*The task*: Some entries follow. Reproduce exactly the lines starting at the one with "grey carton (no." and stopping after the one with "shifted | brown".

*** Opening Exercise data ***

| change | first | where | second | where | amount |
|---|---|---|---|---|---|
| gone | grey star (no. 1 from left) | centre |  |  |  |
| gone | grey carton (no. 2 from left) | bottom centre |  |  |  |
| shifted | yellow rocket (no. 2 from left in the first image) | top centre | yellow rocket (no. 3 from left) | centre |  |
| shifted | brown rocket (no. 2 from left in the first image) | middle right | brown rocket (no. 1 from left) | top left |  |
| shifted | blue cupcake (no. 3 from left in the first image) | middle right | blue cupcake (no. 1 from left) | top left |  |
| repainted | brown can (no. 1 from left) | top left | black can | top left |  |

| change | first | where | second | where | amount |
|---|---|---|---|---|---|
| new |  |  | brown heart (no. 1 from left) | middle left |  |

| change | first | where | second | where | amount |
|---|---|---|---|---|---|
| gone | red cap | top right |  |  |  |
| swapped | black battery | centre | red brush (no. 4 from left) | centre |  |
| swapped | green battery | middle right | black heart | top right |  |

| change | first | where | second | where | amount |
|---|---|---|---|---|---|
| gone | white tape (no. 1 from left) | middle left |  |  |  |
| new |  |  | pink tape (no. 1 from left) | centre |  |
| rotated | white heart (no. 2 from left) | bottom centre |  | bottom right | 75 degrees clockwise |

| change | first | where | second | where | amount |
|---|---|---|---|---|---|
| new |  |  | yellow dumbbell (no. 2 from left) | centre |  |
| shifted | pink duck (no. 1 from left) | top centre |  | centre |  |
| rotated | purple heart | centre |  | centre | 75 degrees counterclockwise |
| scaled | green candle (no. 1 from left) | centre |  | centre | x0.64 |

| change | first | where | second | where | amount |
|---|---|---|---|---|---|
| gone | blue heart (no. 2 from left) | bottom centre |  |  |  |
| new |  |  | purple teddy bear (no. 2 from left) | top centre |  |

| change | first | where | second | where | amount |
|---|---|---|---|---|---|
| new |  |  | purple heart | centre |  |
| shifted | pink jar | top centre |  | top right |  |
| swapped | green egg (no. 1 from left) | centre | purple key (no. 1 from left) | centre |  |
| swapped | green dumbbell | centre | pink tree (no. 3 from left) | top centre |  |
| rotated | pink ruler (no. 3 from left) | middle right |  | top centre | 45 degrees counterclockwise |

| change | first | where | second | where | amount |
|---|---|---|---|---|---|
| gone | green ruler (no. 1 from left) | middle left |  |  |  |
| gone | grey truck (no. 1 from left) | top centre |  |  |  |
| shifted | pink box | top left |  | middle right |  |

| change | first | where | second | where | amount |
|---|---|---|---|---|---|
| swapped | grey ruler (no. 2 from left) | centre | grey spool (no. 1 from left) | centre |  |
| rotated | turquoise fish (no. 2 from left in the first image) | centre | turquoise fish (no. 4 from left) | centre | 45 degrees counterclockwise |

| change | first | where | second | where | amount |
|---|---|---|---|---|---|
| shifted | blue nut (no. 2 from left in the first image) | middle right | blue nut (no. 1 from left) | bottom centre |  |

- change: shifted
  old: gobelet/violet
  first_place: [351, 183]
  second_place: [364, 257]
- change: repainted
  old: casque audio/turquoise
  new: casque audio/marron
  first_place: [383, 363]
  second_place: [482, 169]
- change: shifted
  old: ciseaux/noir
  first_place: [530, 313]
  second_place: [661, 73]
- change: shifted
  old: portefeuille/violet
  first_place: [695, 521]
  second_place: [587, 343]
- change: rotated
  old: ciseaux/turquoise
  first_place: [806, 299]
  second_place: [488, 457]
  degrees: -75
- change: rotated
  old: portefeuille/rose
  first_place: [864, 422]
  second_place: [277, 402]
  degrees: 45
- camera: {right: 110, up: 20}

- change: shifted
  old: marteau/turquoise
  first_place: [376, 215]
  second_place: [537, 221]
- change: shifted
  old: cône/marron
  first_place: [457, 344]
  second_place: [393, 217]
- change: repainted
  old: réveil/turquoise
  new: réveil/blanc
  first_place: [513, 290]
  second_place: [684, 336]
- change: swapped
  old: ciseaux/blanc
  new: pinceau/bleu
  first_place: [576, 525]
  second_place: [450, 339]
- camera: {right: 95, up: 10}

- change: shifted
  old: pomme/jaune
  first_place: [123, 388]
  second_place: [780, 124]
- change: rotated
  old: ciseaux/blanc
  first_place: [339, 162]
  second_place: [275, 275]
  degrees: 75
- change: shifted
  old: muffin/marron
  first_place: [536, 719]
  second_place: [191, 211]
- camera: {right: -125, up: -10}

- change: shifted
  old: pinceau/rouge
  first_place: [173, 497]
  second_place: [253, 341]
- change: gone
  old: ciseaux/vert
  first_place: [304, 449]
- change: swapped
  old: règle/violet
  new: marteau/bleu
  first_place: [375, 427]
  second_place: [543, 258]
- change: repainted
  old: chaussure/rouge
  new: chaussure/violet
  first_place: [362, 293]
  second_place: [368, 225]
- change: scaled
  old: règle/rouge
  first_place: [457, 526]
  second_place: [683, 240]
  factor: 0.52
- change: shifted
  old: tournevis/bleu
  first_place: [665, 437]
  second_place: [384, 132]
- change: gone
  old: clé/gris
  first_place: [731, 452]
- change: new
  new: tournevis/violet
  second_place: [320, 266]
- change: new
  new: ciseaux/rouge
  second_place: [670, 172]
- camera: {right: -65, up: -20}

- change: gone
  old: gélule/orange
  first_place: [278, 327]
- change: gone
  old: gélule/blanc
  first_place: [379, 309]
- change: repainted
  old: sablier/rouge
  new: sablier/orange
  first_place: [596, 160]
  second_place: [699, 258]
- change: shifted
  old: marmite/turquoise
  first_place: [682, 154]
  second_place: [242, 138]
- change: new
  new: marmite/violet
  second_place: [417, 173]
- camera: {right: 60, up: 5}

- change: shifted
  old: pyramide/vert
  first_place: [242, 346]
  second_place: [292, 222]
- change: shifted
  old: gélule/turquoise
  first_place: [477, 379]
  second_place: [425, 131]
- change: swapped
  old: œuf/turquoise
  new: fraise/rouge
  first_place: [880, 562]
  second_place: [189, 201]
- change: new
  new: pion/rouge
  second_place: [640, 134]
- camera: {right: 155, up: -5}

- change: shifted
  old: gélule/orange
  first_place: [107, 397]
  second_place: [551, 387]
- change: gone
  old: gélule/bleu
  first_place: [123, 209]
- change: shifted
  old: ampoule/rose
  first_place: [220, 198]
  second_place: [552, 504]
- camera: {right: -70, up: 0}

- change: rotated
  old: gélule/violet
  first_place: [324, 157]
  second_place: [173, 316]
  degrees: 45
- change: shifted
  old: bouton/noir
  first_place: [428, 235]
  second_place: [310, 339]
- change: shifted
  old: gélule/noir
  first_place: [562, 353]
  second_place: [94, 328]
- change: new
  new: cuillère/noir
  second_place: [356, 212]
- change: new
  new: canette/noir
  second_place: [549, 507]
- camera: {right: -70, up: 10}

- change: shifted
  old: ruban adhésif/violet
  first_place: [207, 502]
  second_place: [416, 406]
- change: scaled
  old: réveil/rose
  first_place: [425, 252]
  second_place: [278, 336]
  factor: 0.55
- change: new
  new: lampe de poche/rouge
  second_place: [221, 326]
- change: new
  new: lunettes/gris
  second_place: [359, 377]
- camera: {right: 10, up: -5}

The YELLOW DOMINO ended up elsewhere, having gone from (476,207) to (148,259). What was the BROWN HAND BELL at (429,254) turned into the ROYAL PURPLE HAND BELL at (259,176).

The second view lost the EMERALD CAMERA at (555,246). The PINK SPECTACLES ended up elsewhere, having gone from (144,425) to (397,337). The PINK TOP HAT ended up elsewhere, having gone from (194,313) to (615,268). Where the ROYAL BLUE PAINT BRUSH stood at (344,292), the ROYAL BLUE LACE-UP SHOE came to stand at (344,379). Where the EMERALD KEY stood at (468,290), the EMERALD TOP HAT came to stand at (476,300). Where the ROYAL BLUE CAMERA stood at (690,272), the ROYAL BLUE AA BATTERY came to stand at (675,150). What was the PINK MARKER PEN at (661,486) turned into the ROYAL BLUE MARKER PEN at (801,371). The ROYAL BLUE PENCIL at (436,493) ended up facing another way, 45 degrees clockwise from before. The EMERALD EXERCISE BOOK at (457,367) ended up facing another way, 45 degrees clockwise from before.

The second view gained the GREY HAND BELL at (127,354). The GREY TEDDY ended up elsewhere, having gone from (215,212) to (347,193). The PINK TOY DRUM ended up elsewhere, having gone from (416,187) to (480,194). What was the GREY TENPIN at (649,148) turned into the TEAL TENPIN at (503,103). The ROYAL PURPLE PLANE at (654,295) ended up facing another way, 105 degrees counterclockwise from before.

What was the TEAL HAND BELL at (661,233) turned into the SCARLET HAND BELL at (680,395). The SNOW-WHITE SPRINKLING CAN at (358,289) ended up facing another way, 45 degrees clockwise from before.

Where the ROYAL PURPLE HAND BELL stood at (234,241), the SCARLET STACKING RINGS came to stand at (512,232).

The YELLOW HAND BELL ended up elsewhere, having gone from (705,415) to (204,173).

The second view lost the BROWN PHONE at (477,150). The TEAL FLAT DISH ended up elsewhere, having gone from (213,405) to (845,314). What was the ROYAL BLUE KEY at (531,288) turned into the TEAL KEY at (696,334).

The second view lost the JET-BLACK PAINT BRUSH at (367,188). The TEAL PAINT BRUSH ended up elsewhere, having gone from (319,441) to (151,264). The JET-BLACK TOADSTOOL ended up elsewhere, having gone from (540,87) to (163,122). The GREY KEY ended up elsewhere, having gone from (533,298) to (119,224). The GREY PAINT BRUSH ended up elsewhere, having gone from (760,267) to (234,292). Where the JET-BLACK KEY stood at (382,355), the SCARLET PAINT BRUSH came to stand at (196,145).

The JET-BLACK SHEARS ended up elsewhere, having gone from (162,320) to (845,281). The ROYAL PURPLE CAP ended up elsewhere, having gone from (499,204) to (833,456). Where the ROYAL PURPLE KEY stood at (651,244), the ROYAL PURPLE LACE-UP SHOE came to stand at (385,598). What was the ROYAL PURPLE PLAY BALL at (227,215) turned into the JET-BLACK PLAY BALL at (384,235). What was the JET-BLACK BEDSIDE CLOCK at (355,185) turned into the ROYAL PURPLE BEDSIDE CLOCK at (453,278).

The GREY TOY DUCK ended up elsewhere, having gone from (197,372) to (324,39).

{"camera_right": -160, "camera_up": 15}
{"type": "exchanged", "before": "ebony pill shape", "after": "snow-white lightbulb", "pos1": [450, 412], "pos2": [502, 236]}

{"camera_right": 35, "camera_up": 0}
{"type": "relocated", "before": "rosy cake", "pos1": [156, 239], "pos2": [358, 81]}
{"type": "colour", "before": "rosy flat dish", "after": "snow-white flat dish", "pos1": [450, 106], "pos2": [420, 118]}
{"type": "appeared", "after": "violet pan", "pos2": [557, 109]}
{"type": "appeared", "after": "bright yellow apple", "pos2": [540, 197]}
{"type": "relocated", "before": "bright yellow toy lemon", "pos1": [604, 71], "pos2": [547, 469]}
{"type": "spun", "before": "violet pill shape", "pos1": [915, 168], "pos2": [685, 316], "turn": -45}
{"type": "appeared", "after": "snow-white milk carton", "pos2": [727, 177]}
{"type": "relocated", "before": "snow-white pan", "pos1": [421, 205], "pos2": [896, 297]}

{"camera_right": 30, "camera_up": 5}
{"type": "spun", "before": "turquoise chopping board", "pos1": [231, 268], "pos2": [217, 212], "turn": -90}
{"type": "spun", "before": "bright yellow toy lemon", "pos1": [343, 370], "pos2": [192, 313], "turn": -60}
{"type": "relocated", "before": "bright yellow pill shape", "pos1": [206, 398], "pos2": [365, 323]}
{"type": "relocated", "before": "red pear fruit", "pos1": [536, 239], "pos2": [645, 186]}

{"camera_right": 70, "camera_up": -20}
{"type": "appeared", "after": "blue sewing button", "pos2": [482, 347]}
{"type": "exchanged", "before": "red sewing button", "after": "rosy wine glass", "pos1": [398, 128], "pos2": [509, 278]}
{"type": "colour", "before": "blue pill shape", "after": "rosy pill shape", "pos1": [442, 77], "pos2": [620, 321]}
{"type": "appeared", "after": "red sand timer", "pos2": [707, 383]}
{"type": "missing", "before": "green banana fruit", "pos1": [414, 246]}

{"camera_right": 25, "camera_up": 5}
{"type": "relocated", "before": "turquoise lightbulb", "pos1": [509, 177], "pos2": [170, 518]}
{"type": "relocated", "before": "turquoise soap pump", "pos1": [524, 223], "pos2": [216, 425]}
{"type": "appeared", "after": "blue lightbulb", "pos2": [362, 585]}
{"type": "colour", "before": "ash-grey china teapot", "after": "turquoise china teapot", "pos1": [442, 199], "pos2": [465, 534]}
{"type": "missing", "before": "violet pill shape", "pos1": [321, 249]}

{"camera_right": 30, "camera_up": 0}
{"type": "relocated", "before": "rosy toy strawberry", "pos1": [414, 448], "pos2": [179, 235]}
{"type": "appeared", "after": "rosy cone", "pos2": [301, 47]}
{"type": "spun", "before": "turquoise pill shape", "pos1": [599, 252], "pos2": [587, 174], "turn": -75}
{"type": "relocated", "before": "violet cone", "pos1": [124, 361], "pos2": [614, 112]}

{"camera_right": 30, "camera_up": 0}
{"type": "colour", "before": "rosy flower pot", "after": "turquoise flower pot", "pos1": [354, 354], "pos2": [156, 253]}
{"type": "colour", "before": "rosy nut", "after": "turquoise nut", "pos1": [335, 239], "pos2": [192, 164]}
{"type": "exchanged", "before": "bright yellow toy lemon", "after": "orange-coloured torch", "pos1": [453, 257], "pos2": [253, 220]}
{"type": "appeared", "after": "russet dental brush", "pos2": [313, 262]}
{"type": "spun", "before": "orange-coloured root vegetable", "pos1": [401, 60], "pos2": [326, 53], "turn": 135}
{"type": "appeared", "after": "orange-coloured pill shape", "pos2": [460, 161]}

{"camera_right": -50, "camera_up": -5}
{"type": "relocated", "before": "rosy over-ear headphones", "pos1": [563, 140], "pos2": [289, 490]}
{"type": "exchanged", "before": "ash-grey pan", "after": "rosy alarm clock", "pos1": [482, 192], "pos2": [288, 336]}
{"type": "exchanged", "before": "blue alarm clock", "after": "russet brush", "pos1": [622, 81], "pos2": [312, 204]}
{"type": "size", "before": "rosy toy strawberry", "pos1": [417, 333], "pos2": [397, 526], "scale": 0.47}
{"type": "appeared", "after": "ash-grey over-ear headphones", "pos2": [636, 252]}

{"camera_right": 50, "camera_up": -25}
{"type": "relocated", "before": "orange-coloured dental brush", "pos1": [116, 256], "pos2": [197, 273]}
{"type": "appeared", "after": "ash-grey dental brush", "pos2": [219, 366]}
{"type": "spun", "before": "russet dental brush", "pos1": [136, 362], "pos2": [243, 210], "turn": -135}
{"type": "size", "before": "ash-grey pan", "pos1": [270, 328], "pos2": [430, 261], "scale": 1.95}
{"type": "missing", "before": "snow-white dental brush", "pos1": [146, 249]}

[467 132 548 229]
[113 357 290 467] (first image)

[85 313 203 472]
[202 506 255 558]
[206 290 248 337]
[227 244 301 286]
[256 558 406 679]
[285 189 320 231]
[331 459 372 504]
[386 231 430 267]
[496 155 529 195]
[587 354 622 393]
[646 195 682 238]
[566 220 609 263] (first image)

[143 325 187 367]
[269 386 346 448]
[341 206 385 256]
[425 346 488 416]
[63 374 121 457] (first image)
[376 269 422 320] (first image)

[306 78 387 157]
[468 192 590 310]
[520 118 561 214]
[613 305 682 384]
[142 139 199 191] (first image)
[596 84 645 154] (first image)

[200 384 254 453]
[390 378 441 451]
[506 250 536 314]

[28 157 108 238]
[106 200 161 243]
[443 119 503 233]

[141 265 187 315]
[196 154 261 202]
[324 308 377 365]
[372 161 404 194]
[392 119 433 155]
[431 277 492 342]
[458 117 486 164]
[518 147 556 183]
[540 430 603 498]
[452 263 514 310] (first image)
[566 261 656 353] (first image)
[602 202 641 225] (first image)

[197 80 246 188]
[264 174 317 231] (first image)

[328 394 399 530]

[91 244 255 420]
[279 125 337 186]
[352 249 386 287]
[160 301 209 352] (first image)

*** Closing Exercise data ***

*Written answer*:
| gone | grey carton (no. 2 from left) | bottom centre |  |  |  |
| shifted | yellow rocket (no. 2 from left in the first image) | top centre | yellow rocket (no. 3 from left) | centre |  |
| shifted | brown rocket (no. 2 from left in the first image) | middle right | brown rocket (no. 1 from left) | top left |  |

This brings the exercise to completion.